## SOURCE MATERIAL:

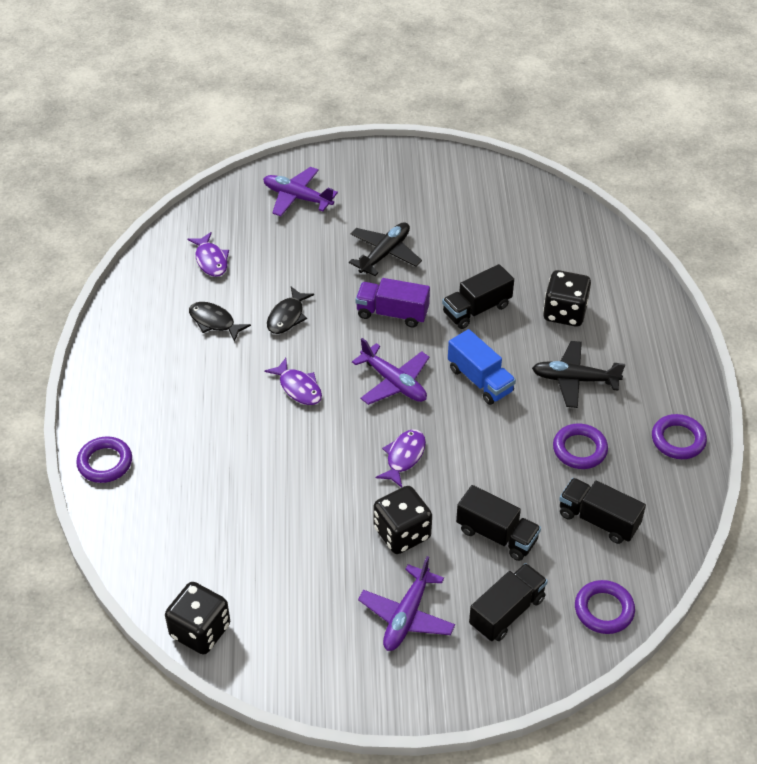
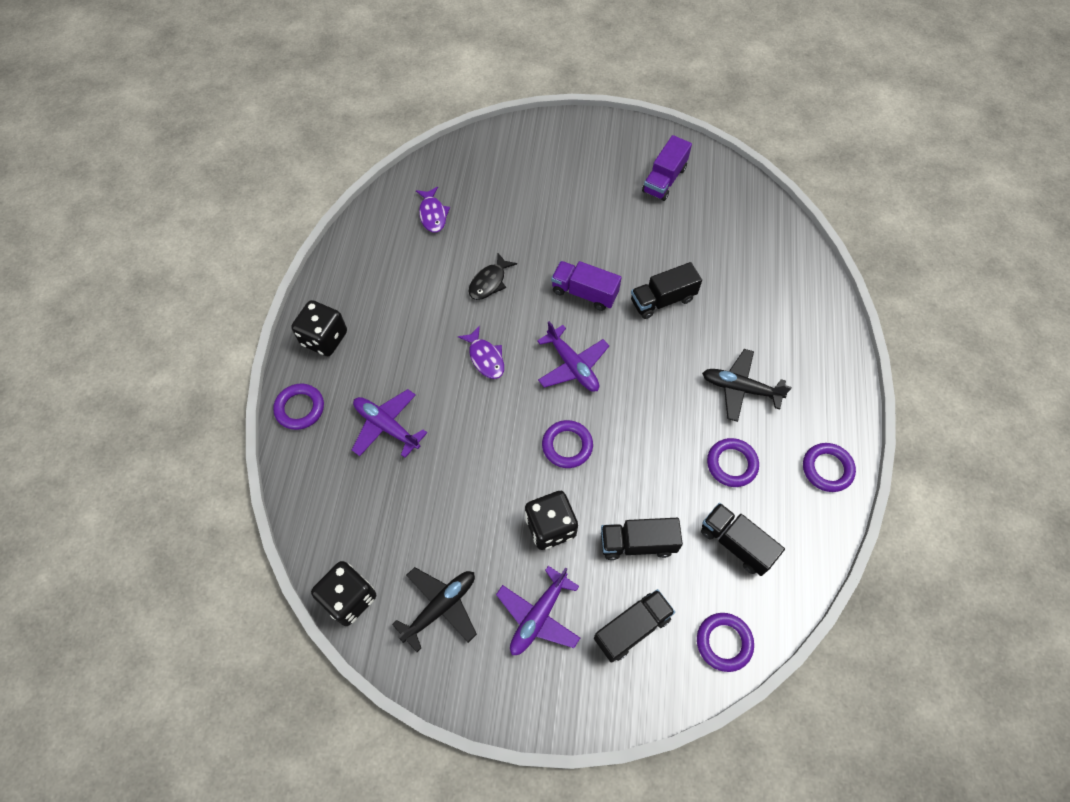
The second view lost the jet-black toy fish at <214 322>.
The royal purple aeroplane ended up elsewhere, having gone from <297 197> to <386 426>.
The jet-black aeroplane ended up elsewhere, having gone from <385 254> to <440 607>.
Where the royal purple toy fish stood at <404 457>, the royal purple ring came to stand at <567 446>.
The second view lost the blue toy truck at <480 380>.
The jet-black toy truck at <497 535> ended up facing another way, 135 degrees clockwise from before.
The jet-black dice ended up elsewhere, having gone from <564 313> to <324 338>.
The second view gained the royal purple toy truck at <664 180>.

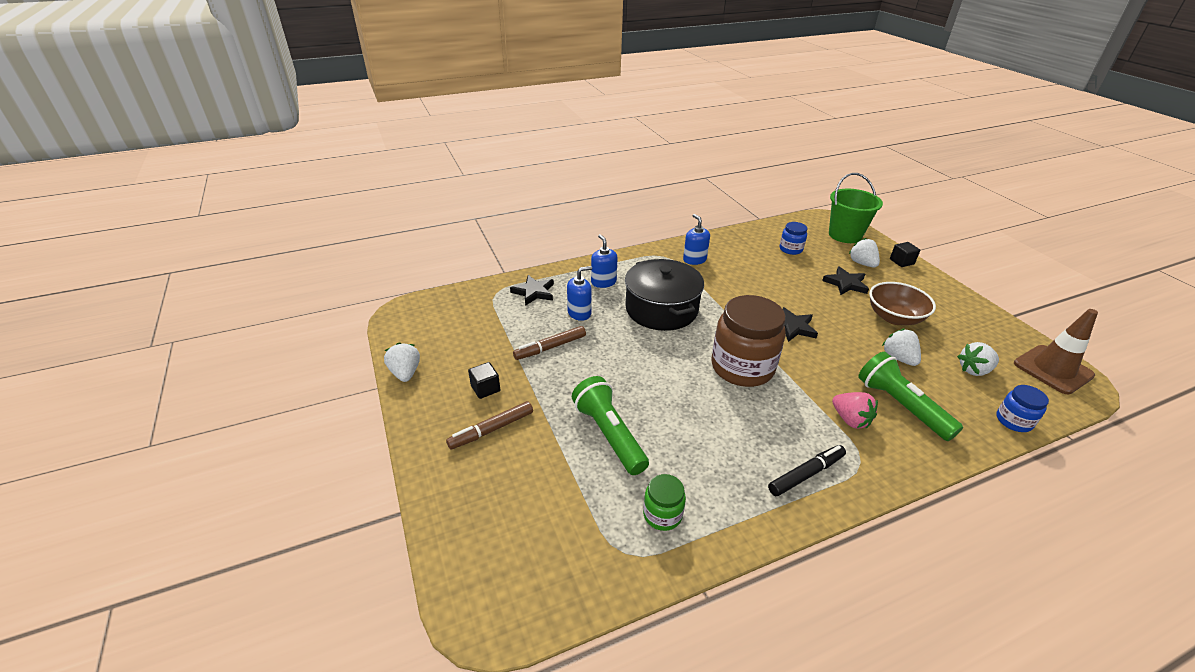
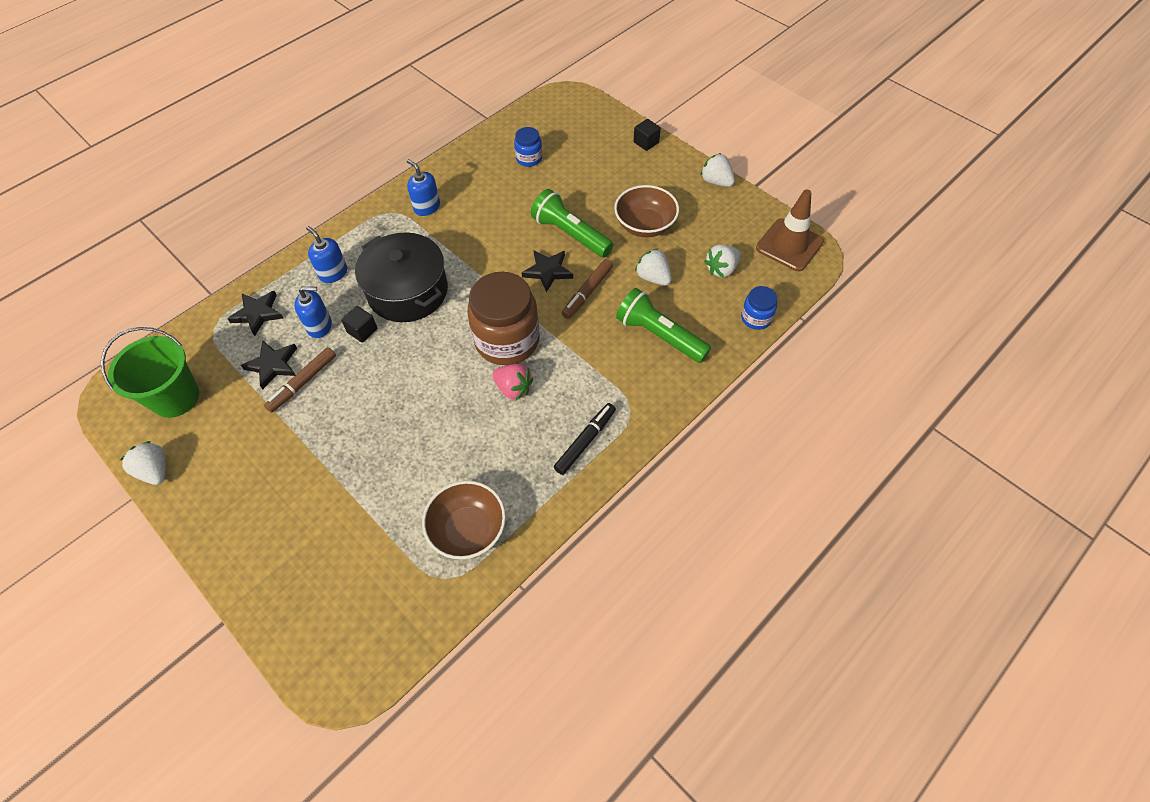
The russet felt pen ended up elsewhere, having gone from <491 430> to <587 292>.
The jet-black cube ended up elsewhere, having gone from <485 388> to <362 331>.
The blue soap pump at <579 313> ended up facing another way, 45 degrees clockwise from before.
The leaf-green flashlight ended up elsewhere, having gone from <609 435> to <570 234>.
Where the leaf-green jam jar stood at <662 515>, the russet serving bowl came to stand at <468 530>.
The jet-black star shape ended up elsewhere, having gone from <845 283> to <273 365>.
The leaf-green bucket ended up elsewhere, having gone from <845 235> to <175 397>.
The rose-pink berry ended up elsewhere, having gone from <850 420> to <513 388>.
The pure white berry ended up elsewhere, having gone from <862 263> to <716 181>.

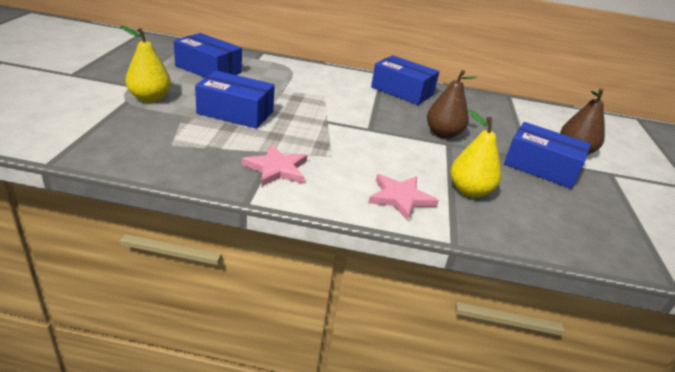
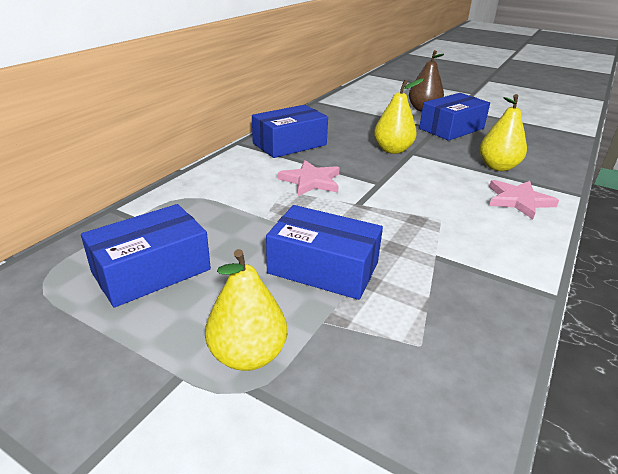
The blue parcel at <235 112> ended up facing another way, 75 degrees clockwise from before.
The rose-pink star shape ended up elsewhere, having gone from <277 169> to <311 181>.
What was the russet toy pear at <443 134> turned into the bright yellow toy pear at <392 150>.

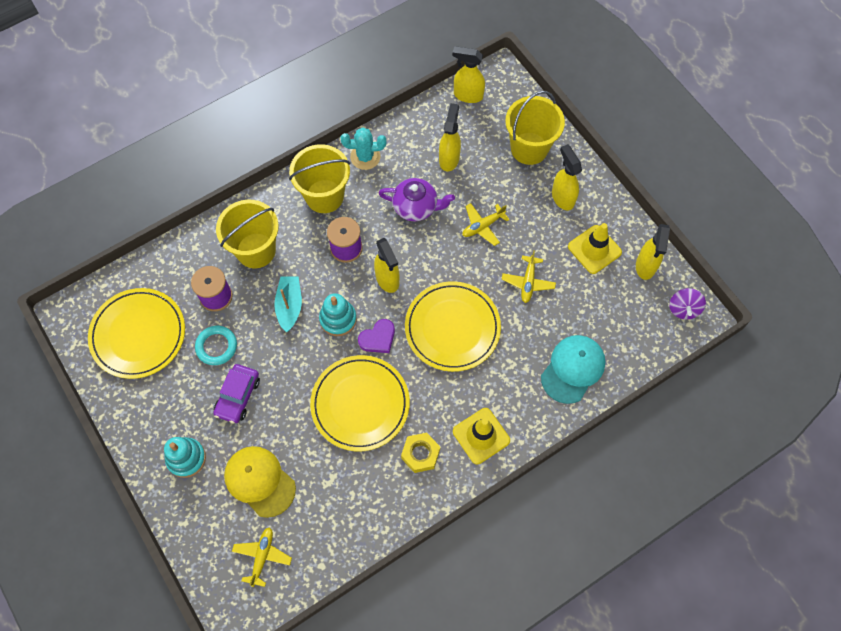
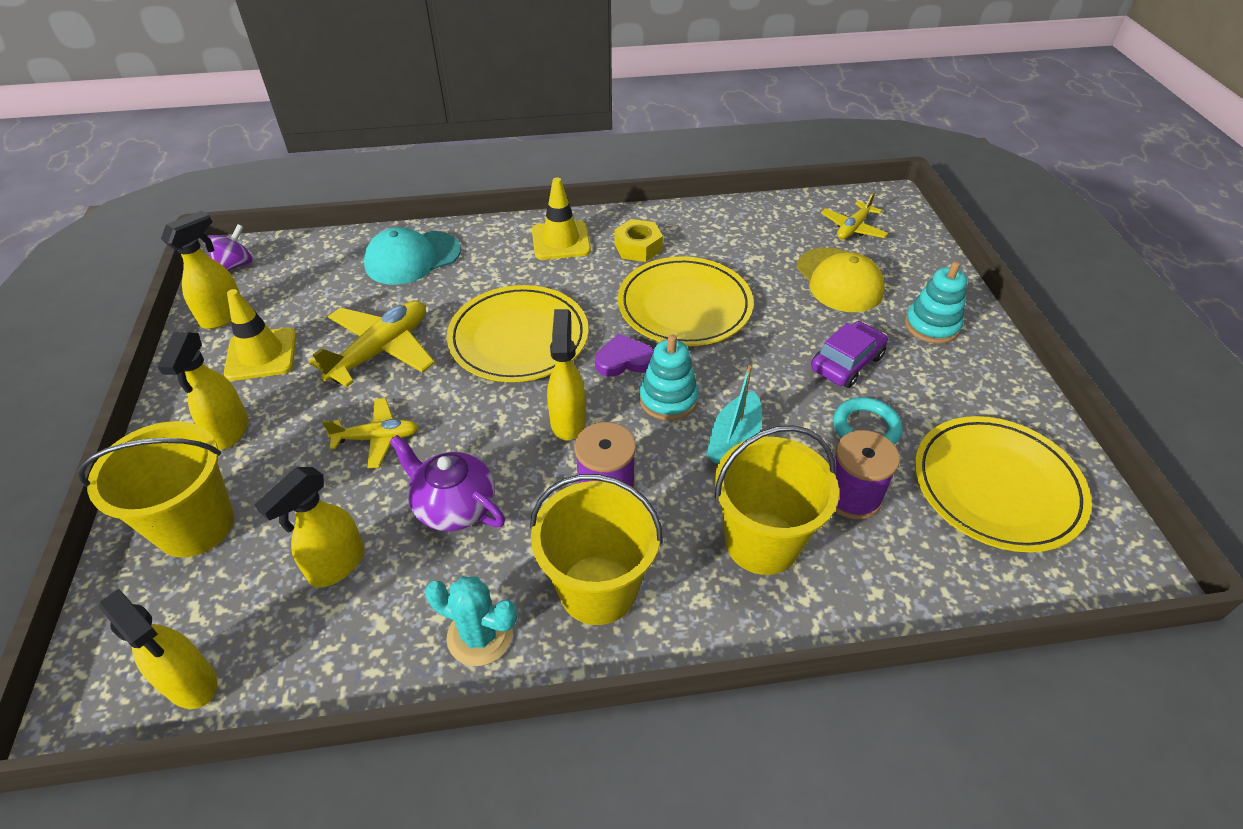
The size of the bright yellow aeroplane at <528 282> changed by a factor of 1.66.

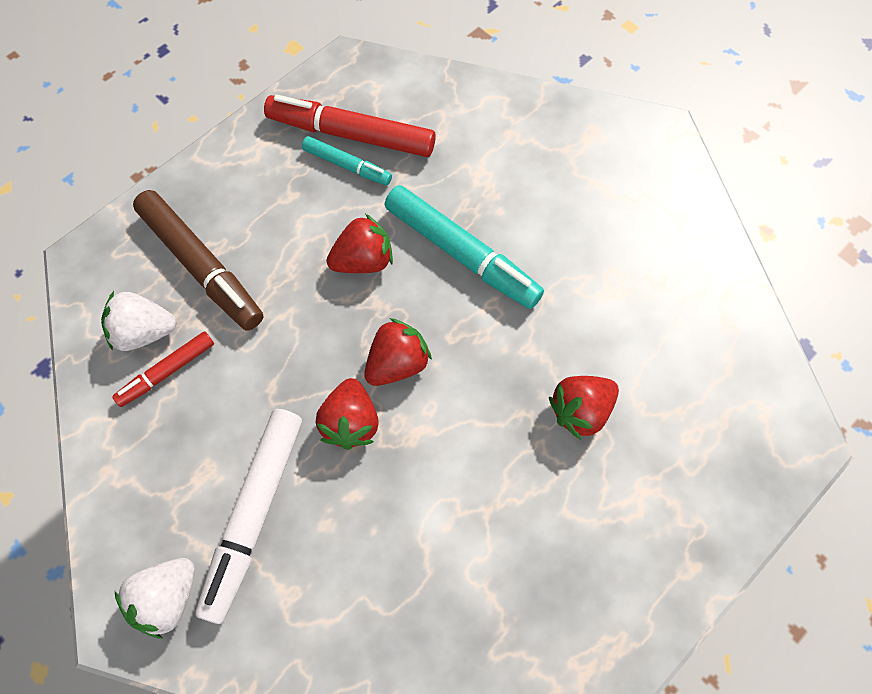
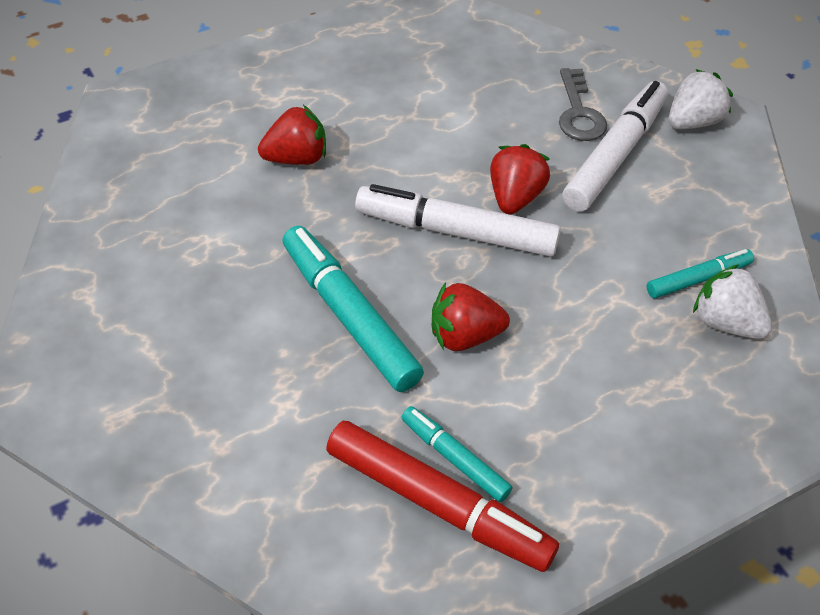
The pure white berry at <144 332> ended up facing another way, 150 degrees counterclockwise from before.
What was the crimson felt pen at <167 372> turned into the turquoise felt pen at <698 279>.
The second view lost the russet felt pen at <201 266>.
Where the crimson berry stood at <397 363>, the pure white felt pen came to stand at <456 232>.
The second view gained the gray latchkey at <579 113>.

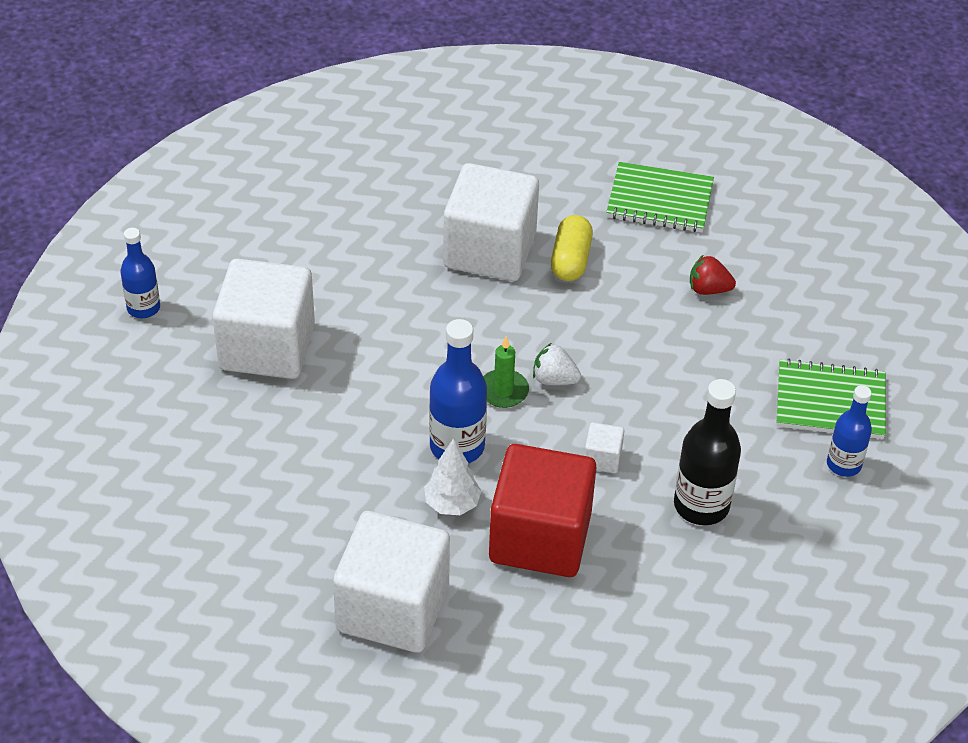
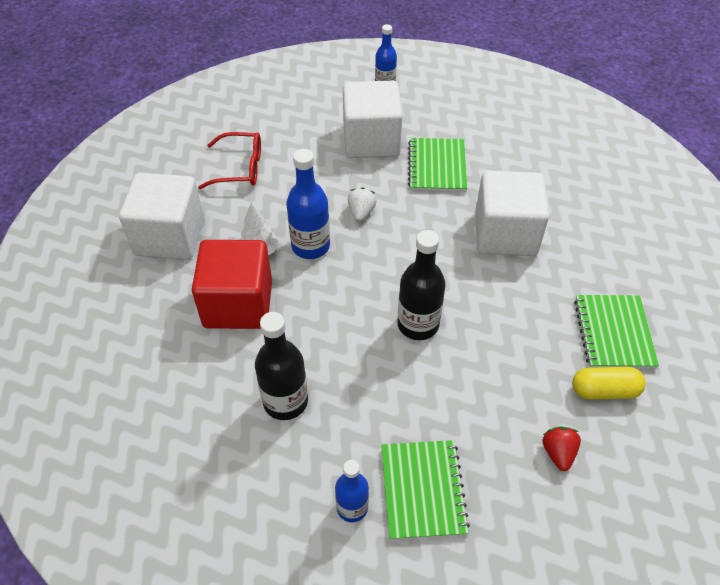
The second view lost the leaf-green candle at <503 391>.
The pure white berry ended up elsewhere, having gone from <554 379> to <361 212>.
The bright yellow capsule ended up elsewhere, having gone from <570 260> to <604 390>.
The second view lost the pure white cube at <602 459>.
The crimson berry ended up elsewhere, having gone from <708 289> to <558 453>.
The second view gained the crimson eyeglasses at <239 168>.
The second view gained the jet-black flask at <418 324>.
The second view gained the leaf-green notepad at <437 166>.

## WHAT THE EXERCISE ASKS:
Only the pictures are to be dropped; return everything else in the listing exactly.

## RESULT:
The second view lost the jet-black toy fish at <214 322>.
The royal purple aeroplane ended up elsewhere, having gone from <297 197> to <386 426>.
The jet-black aeroplane ended up elsewhere, having gone from <385 254> to <440 607>.
Where the royal purple toy fish stood at <404 457>, the royal purple ring came to stand at <567 446>.
The second view lost the blue toy truck at <480 380>.
The jet-black toy truck at <497 535> ended up facing another way, 135 degrees clockwise from before.
The jet-black dice ended up elsewhere, having gone from <564 313> to <324 338>.
The second view gained the royal purple toy truck at <664 180>.

The russet felt pen ended up elsewhere, having gone from <491 430> to <587 292>.
The jet-black cube ended up elsewhere, having gone from <485 388> to <362 331>.
The blue soap pump at <579 313> ended up facing another way, 45 degrees clockwise from before.
The leaf-green flashlight ended up elsewhere, having gone from <609 435> to <570 234>.
Where the leaf-green jam jar stood at <662 515>, the russet serving bowl came to stand at <468 530>.
The jet-black star shape ended up elsewhere, having gone from <845 283> to <273 365>.
The leaf-green bucket ended up elsewhere, having gone from <845 235> to <175 397>.
The rose-pink berry ended up elsewhere, having gone from <850 420> to <513 388>.
The pure white berry ended up elsewhere, having gone from <862 263> to <716 181>.

The blue parcel at <235 112> ended up facing another way, 75 degrees clockwise from before.
The rose-pink star shape ended up elsewhere, having gone from <277 169> to <311 181>.
What was the russet toy pear at <443 134> turned into the bright yellow toy pear at <392 150>.

The size of the bright yellow aeroplane at <528 282> changed by a factor of 1.66.

The pure white berry at <144 332> ended up facing another way, 150 degrees counterclockwise from before.
What was the crimson felt pen at <167 372> turned into the turquoise felt pen at <698 279>.
The second view lost the russet felt pen at <201 266>.
Where the crimson berry stood at <397 363>, the pure white felt pen came to stand at <456 232>.
The second view gained the gray latchkey at <579 113>.

The second view lost the leaf-green candle at <503 391>.
The pure white berry ended up elsewhere, having gone from <554 379> to <361 212>.
The bright yellow capsule ended up elsewhere, having gone from <570 260> to <604 390>.
The second view lost the pure white cube at <602 459>.
The crimson berry ended up elsewhere, having gone from <708 289> to <558 453>.
The second view gained the crimson eyeglasses at <239 168>.
The second view gained the jet-black flask at <418 324>.
The second view gained the leaf-green notepad at <437 166>.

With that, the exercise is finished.